_DATA LISTING_.

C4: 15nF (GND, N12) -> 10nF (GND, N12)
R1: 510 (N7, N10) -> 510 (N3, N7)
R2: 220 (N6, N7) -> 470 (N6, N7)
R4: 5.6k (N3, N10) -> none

--

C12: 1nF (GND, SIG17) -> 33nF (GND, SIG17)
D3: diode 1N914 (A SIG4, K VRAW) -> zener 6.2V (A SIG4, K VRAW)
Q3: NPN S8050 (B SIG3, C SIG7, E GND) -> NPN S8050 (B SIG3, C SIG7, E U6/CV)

_EXERCISE DIRECTIONS_. Would you output, from the records above, exactly the run of lines that starts at the line containing "R1: 510 (N7, N10) -> 510 (N3, N7)" and ends at the line containing "R4: 5.6k (N3, N10) -> none", and only that run?

_RESULT OF THIS EXERCISE_.
R1: 510 (N7, N10) -> 510 (N3, N7)
R2: 220 (N6, N7) -> 470 (N6, N7)
R4: 5.6k (N3, N10) -> none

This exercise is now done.